PROVIDED DATA →
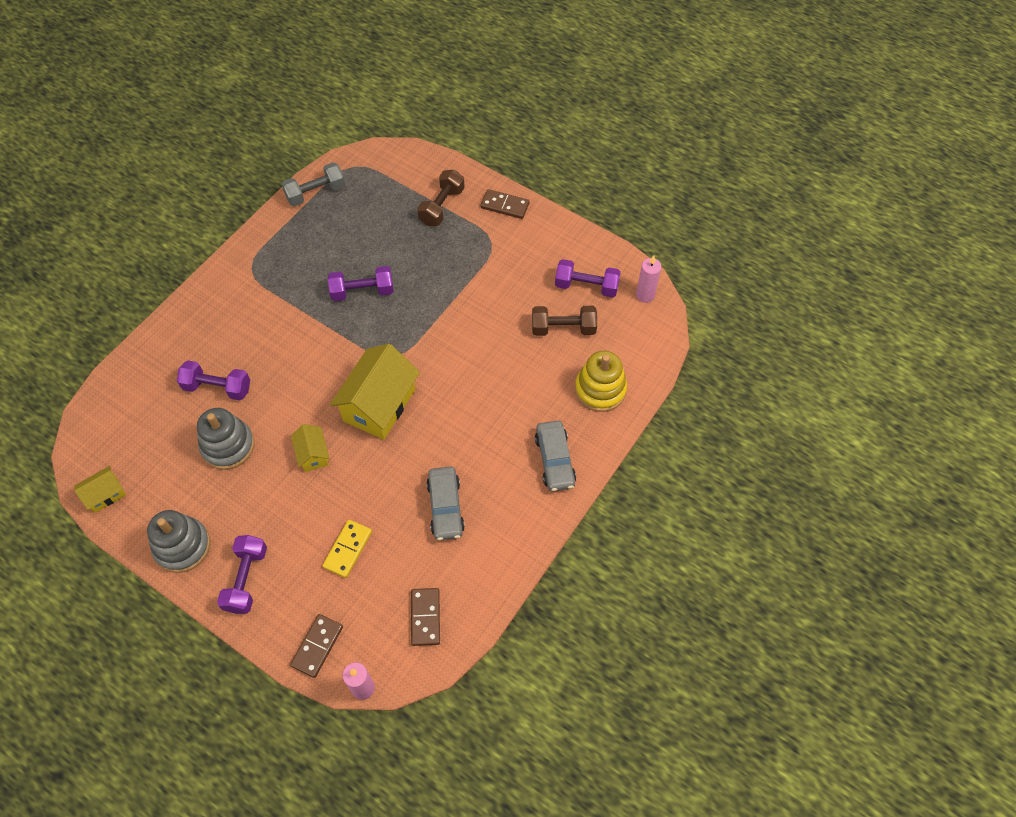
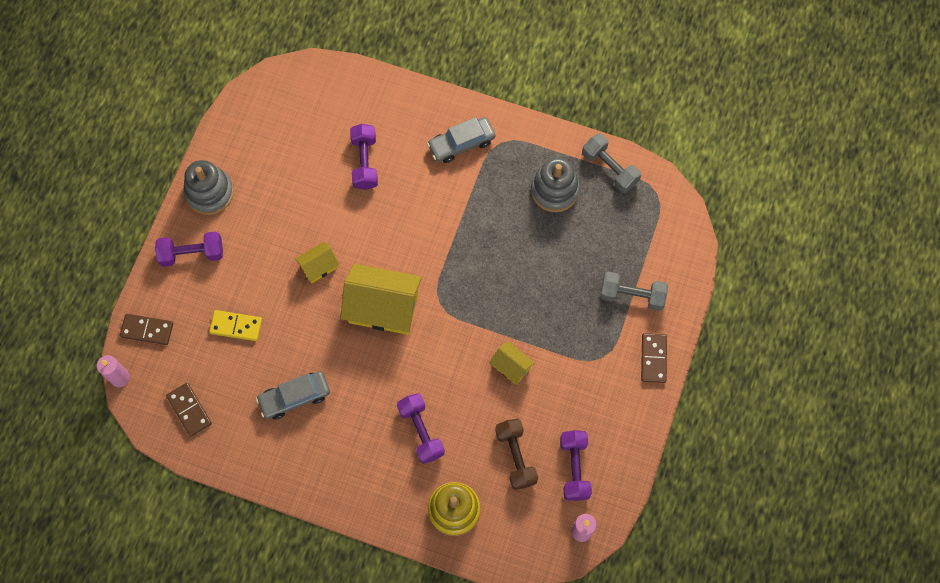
camera: 75 degrees right, 10 degrees up
yellow house [74,466,126,513] -> yellow house moved to [489,341,535,385]
grey stacking toy [197,408,254,470] -> grey stacking toy moved to [531,157,580,212]
purple dumbbell [328,266,394,301] -> purple dumbbell moved to [397,393,445,464]
brown domino [411,588,440,646] -> brown domino turned 75 degrees clockwise [166,383,212,437]
brown dumbbell [417,170,465,226] -> grey dumbbell [600,272,668,311]
grey car [535,421,576,491] -> grey car moved to [427,117,495,163]

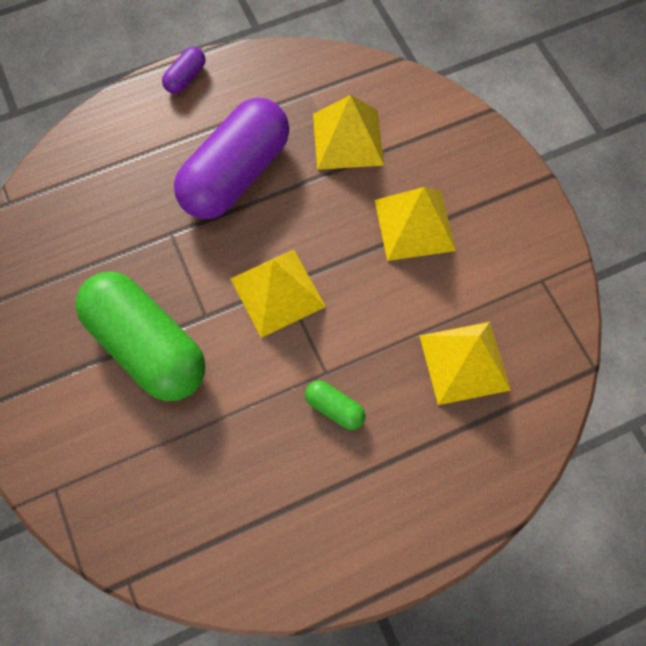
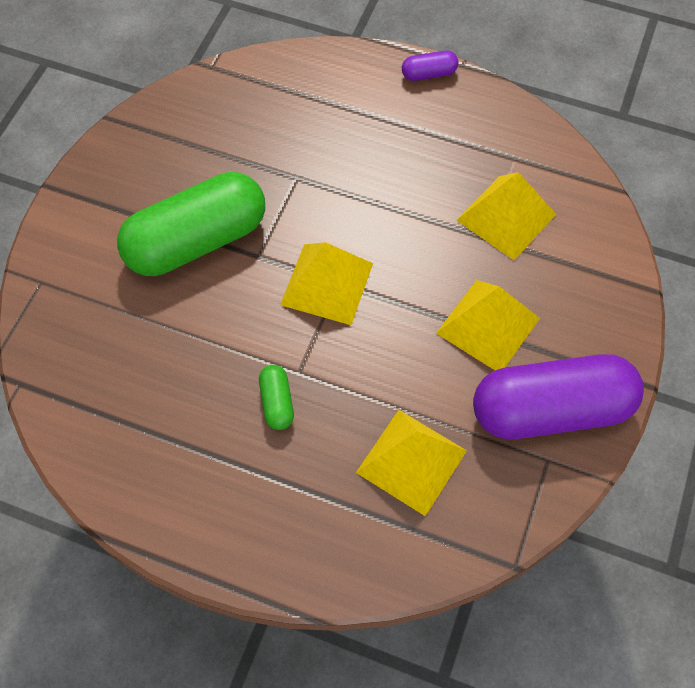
camera: 45 degrees right, 5 degrees down
green capsule [75,272,205,401] -> green capsule turned 60 degrees clockwise [117,172,265,276]
purple capsule [174,98,289,219] -> purple capsule moved to [473,354,644,439]

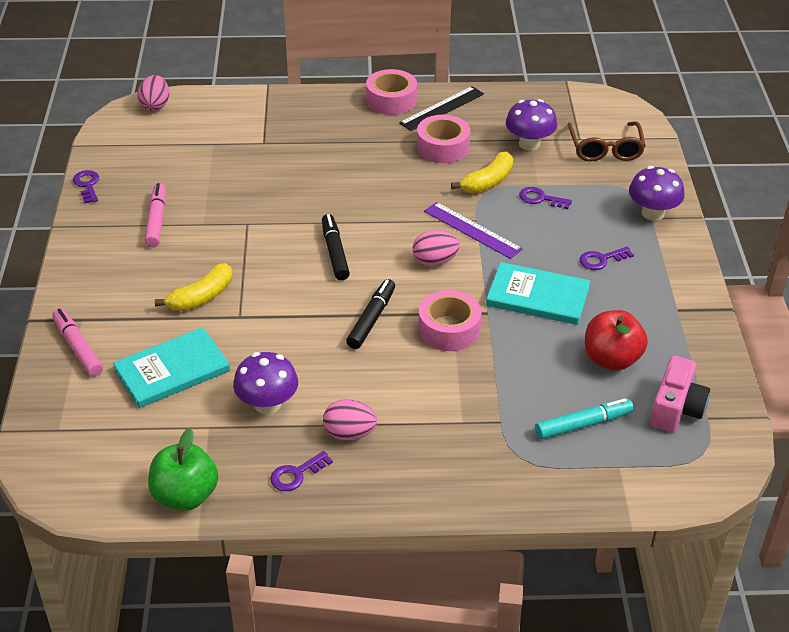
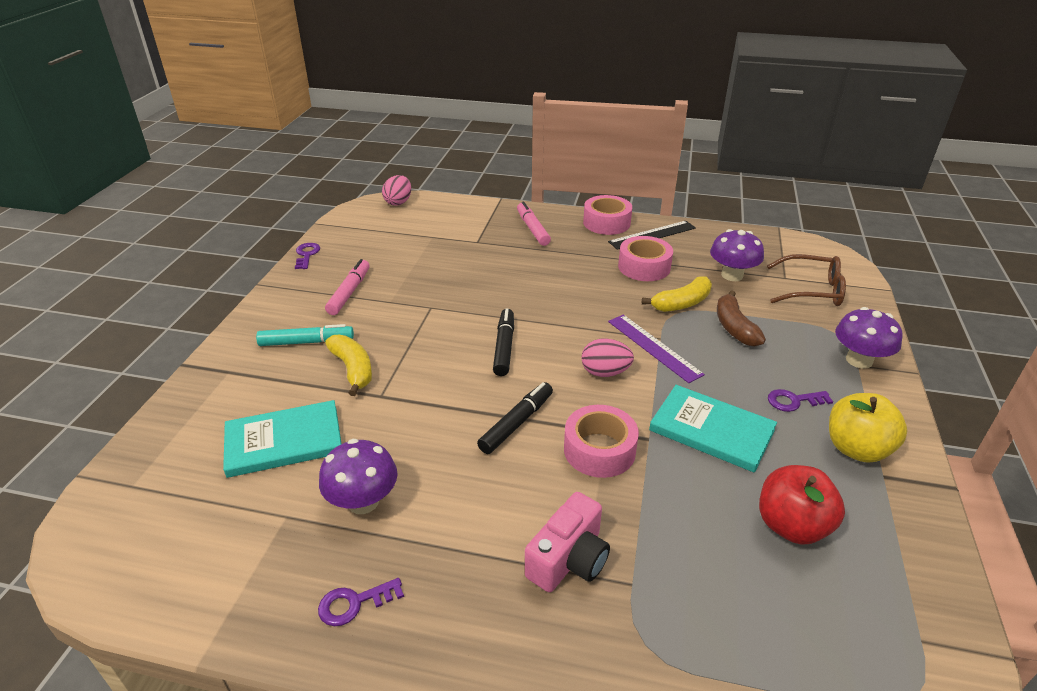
camera: 15 degrees right, 5 degrees down
pink marker [52,308,103,376] -> pink marker moved to [517,201,551,246]
green apple [148,428,218,511] -> none
yellow banana [155,263,232,311] -> yellow banana turned 90 degrees counterclockwise [325,335,372,396]
pink egg [323,399,377,440] -> none
purple key [519,187,572,209] -> brown banana [717,291,766,347]
turquoise marker [535,398,634,440] -> turquoise marker moved to [256,324,354,346]
brown glasses [567,121,646,162] -> brown glasses turned 90 degrees counterclockwise [767,254,846,306]
pink camera [650,356,710,433] -> pink camera moved to [525,492,610,592]
none -> yellow apple [829,393,907,463]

INSTRUCTIONS TO FOLLOW → Copy out, unchanged, the span of lines beginning with the one that includes "brown domino [411,588,440,646]" and running through the final line of the material above. Leave the pictures out.

RESPONSE BELOW →
brown domino [411,588,440,646] -> brown domino turned 75 degrees clockwise [166,383,212,437]
brown dumbbell [417,170,465,226] -> grey dumbbell [600,272,668,311]
grey car [535,421,576,491] -> grey car moved to [427,117,495,163]

camera: 45 degrees right, 5 degrees down
green capsule [75,272,205,401] -> green capsule turned 60 degrees clockwise [117,172,265,276]
purple capsule [174,98,289,219] -> purple capsule moved to [473,354,644,439]

camera: 15 degrees right, 5 degrees down
pink marker [52,308,103,376] -> pink marker moved to [517,201,551,246]
green apple [148,428,218,511] -> none
yellow banana [155,263,232,311] -> yellow banana turned 90 degrees counterclockwise [325,335,372,396]
pink egg [323,399,377,440] -> none
purple key [519,187,572,209] -> brown banana [717,291,766,347]
turquoise marker [535,398,634,440] -> turquoise marker moved to [256,324,354,346]
brown glasses [567,121,646,162] -> brown glasses turned 90 degrees counterclockwise [767,254,846,306]
pink camera [650,356,710,433] -> pink camera moved to [525,492,610,592]
none -> yellow apple [829,393,907,463]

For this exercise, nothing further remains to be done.